• [REQUIREMENT]
Nothing but the pictures is dropped; write out all the remaining data below exactly.

• [DATA EXCERPT]
* * *
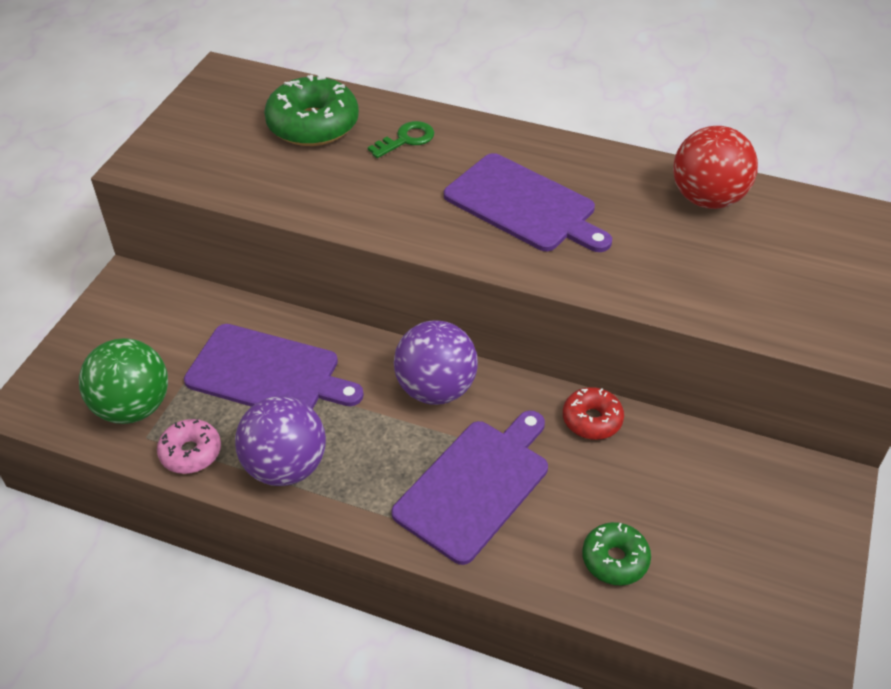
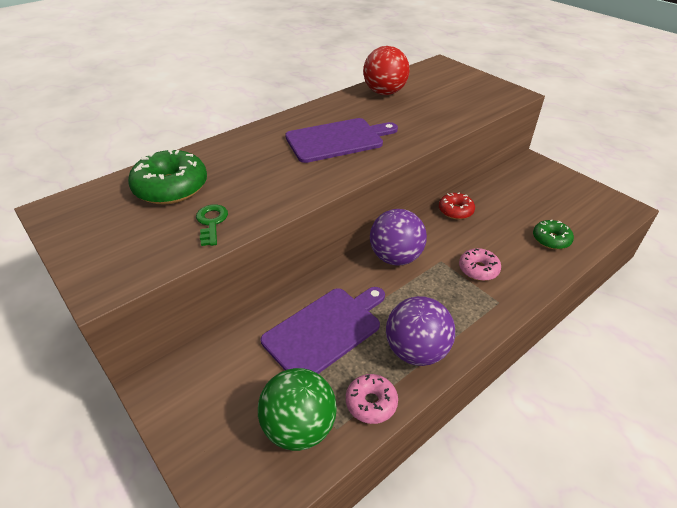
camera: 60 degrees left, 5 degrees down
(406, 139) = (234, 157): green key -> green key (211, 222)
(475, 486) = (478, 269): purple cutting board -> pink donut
* * *
• [TASK RESPONSE]
camera: 60 degrees left, 5 degrees down
(406, 139) = (234, 157): green key -> green key (211, 222)
(475, 486) = (478, 269): purple cutting board -> pink donut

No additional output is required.